Start of Exercise data

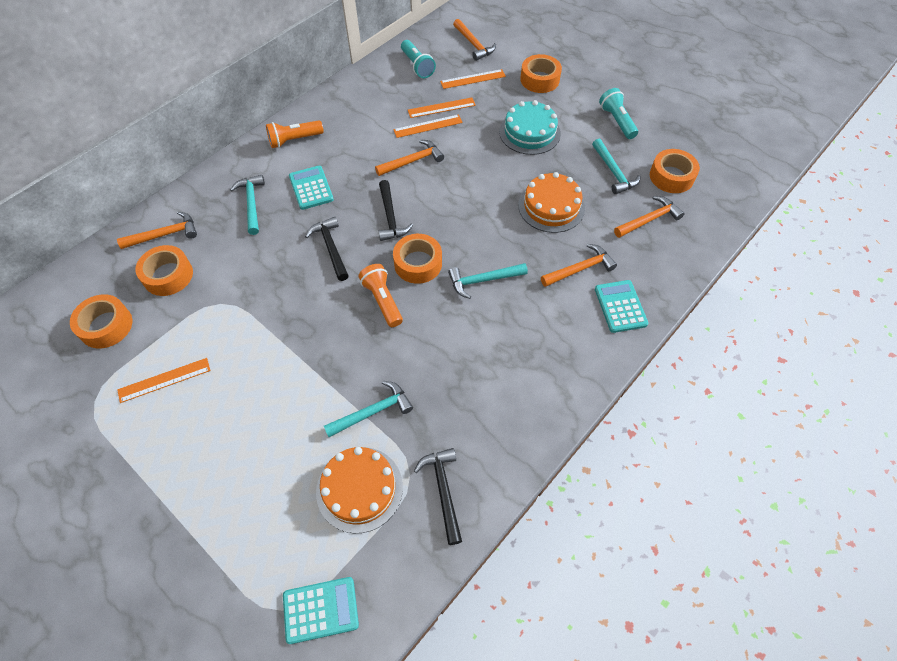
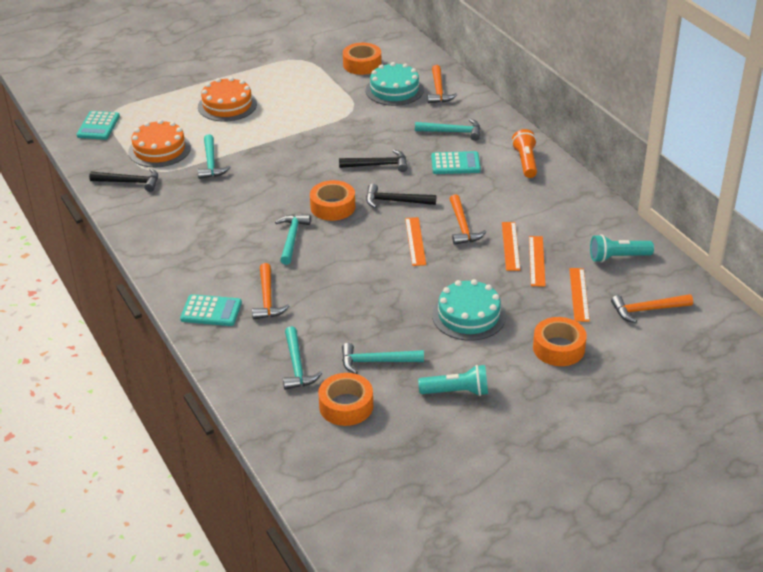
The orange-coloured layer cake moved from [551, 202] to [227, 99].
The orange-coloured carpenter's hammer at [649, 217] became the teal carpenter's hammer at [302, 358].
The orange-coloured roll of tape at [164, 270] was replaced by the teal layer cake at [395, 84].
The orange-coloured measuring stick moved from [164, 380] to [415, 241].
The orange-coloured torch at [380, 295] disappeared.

End of Exercise data
Start of Exercise data

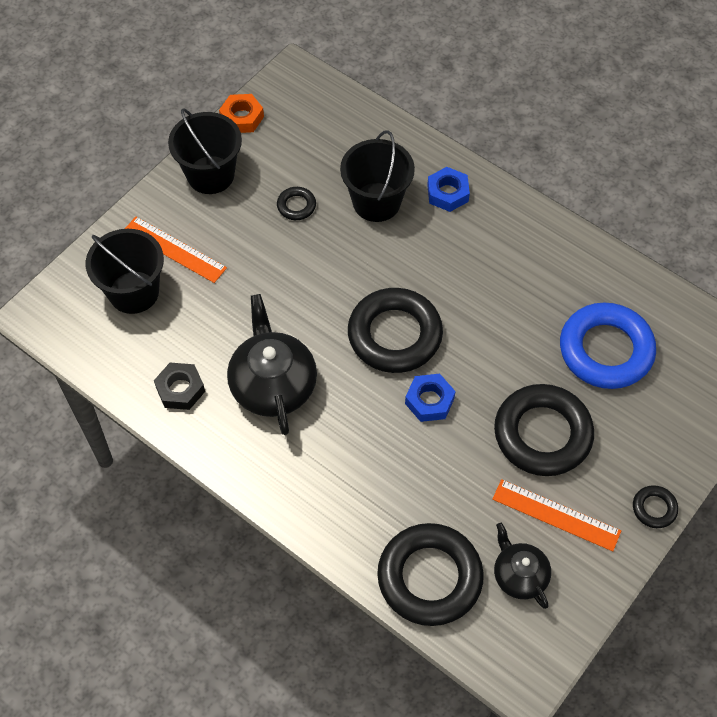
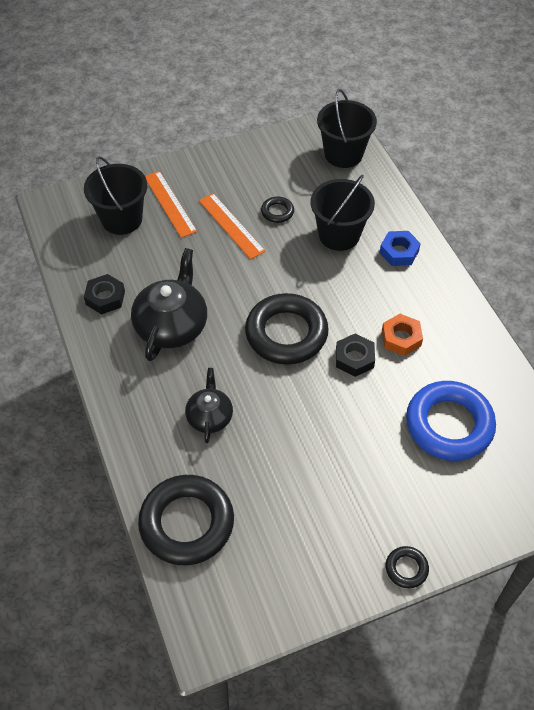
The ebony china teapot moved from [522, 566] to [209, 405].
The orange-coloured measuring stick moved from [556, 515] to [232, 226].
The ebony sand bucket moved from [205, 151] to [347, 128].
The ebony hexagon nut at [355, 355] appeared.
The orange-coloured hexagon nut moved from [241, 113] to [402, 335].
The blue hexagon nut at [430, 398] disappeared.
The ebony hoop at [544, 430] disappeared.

End of Exercise data

• About this exercise
Would you output, from the records above, exactly the run of lines that starts at the line containing "The orange-coloured layer" and ends at the line containing "The orange-coloured carpenter's", and only that run?

• Answer section
The orange-coloured layer cake moved from [551, 202] to [227, 99].
The orange-coloured carpenter's hammer at [649, 217] became the teal carpenter's hammer at [302, 358].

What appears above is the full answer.